Work required:
How many lines in the listing below contain the string "none"? Say only the number.

----------------

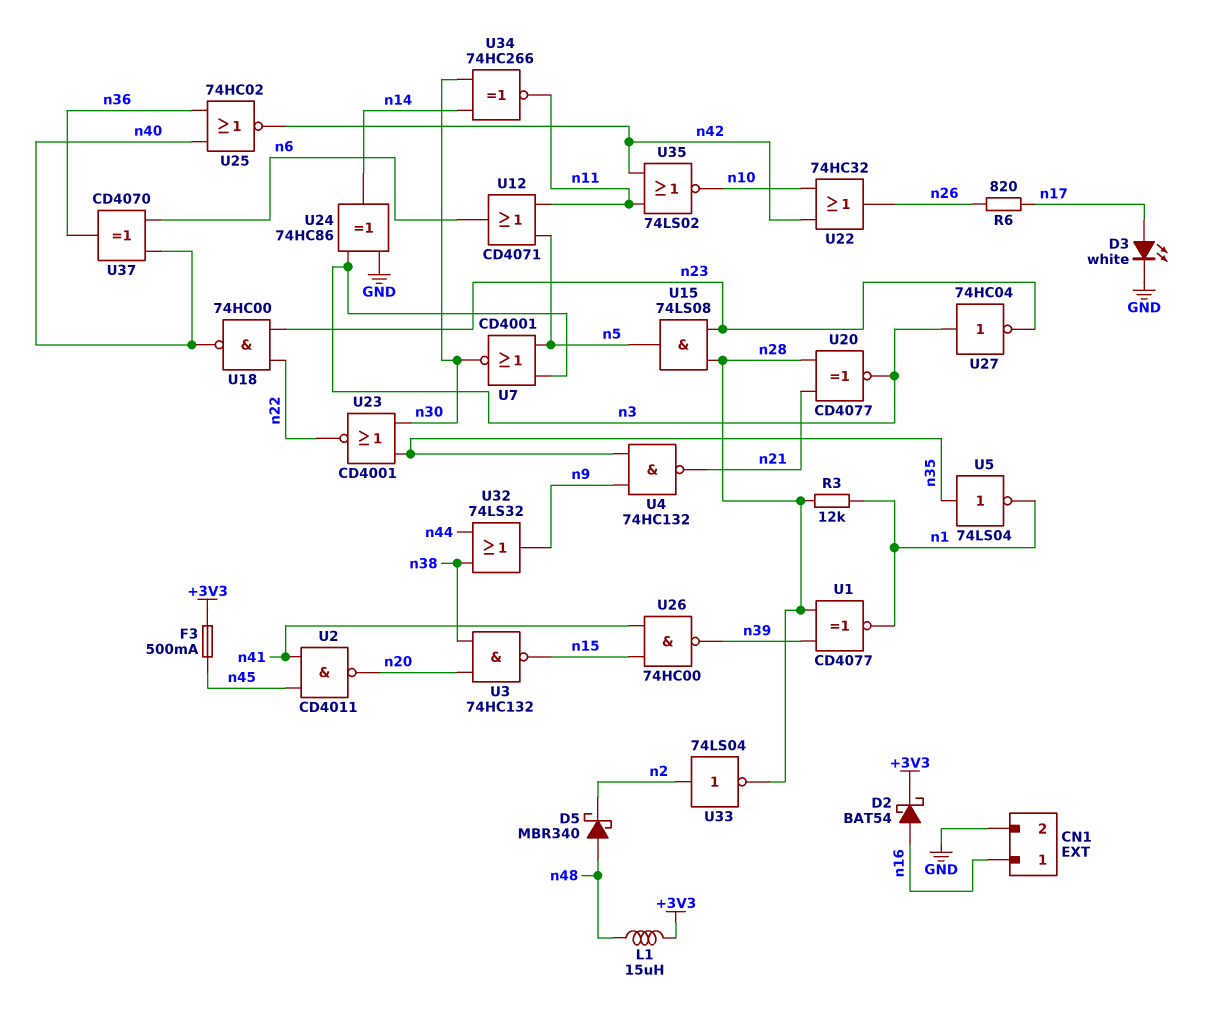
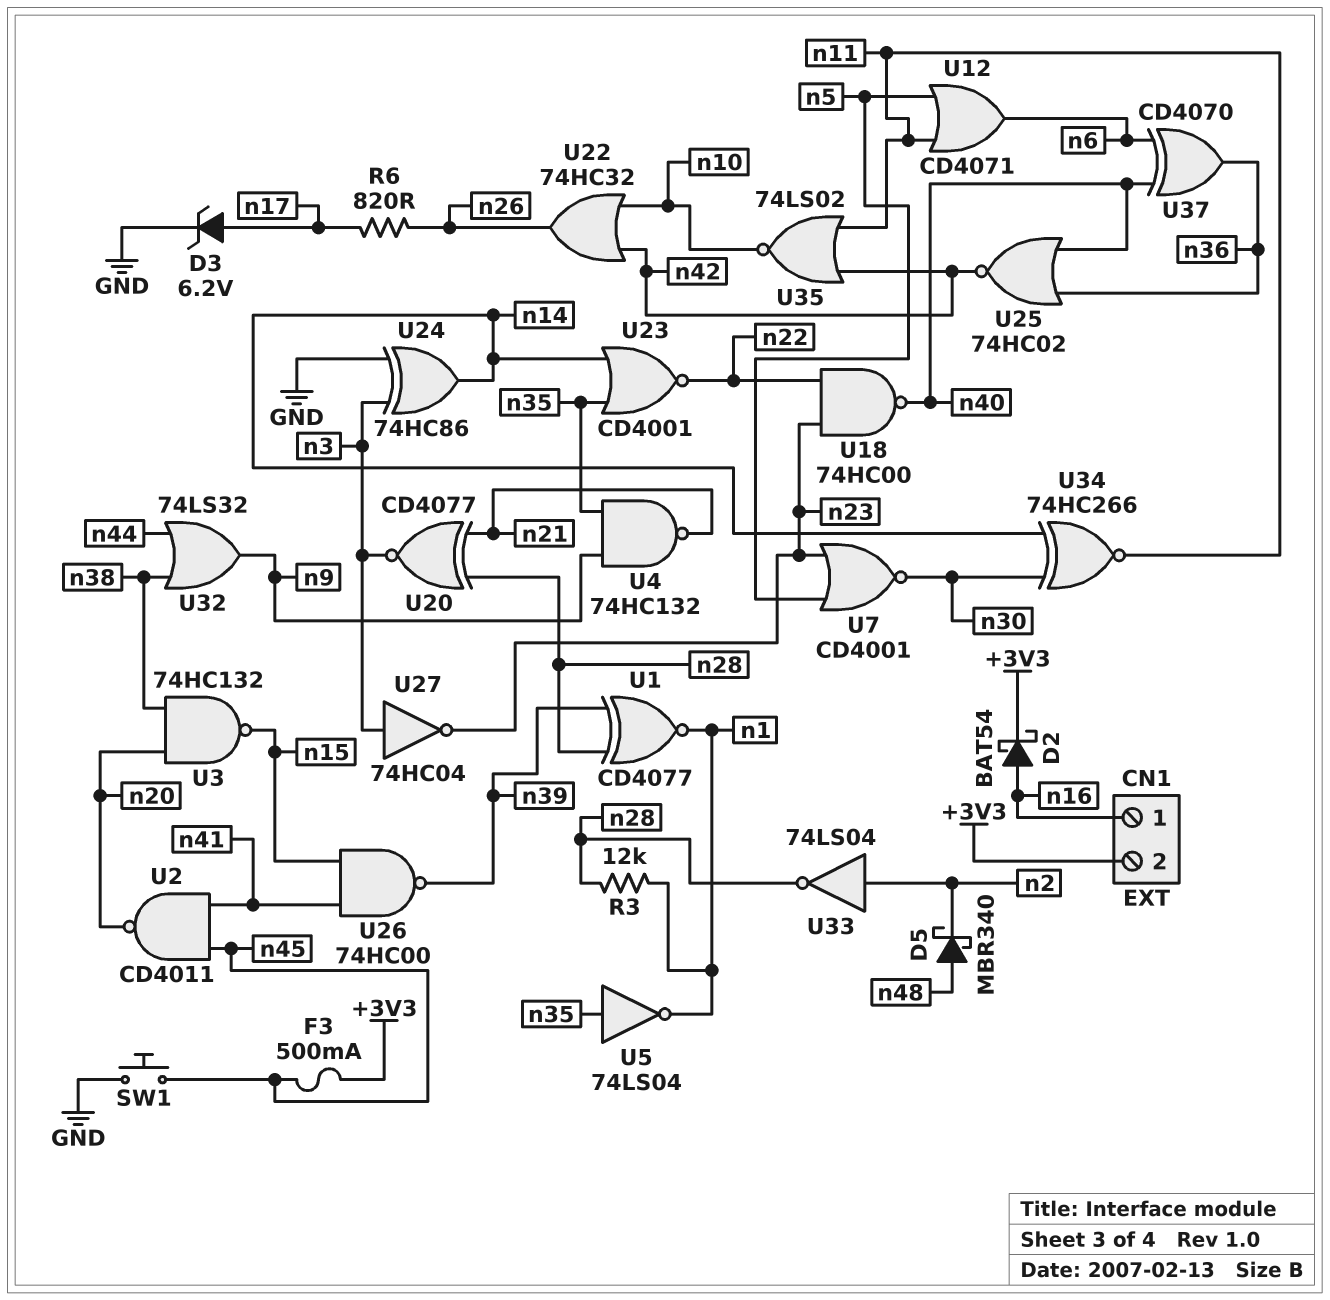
CN1 pin 2: GND -> +3V3
D3: LED white (A n17, K GND) -> zener 6.2V (A n17, K GND)
L1: 15uH (+3V3, n48) -> none
SW1: none -> button (GND, n45)
U7: NOR CD4001 (in n3, in n5, out n30) -> NOR CD4001 (in n5, in n23, out n30)
U15: AND 74LS08 (in n23, in n28, out n5) -> none
U23: NOR CD4001 (in n30, in n35, out n22) -> NOR CD4001 (in n14, in n35, out n22)

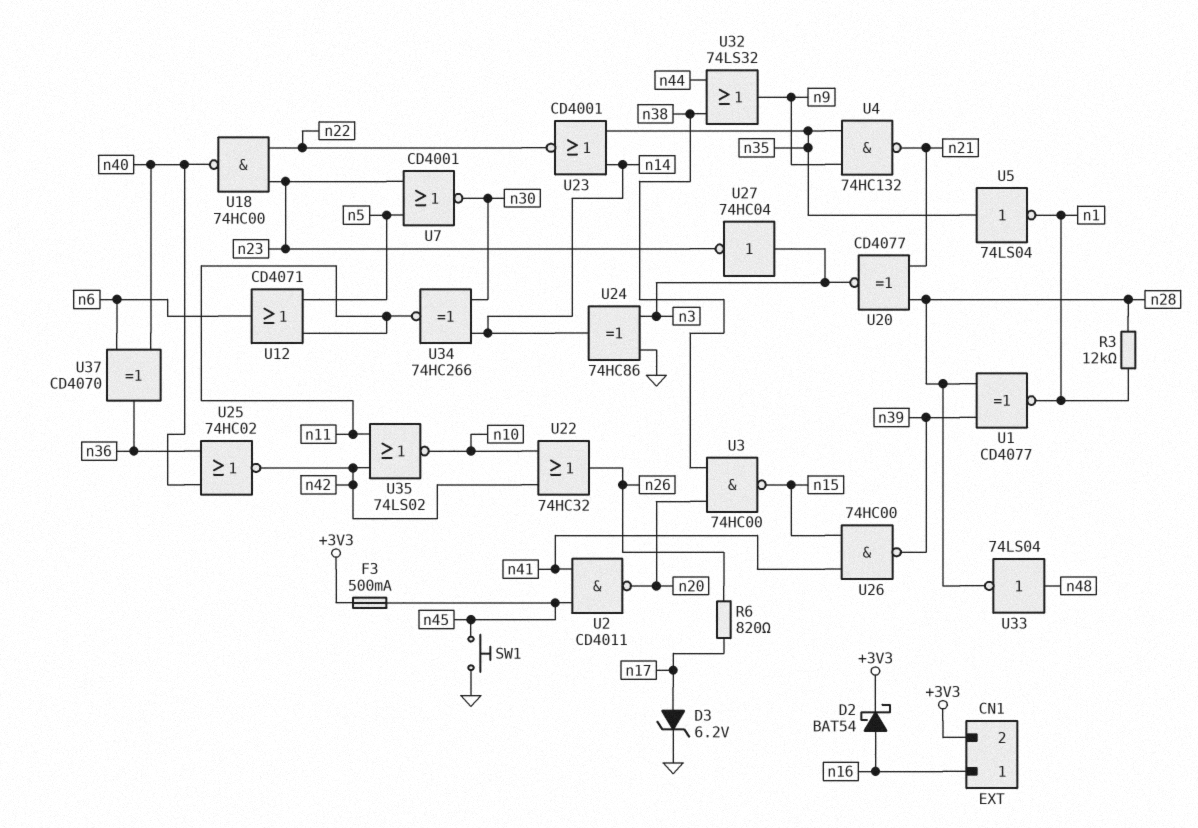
D5: schottky MBR340 (A n48, K n2) -> none
U3: NAND 74HC132 (in n20, in n38, out n15) -> NAND 74HC00 (in n20, in n38, out n15)
U33: NOT 74LS04 (in n2, out n28) -> NOT 74LS04 (in n48, out n28)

----------------

The answer:
4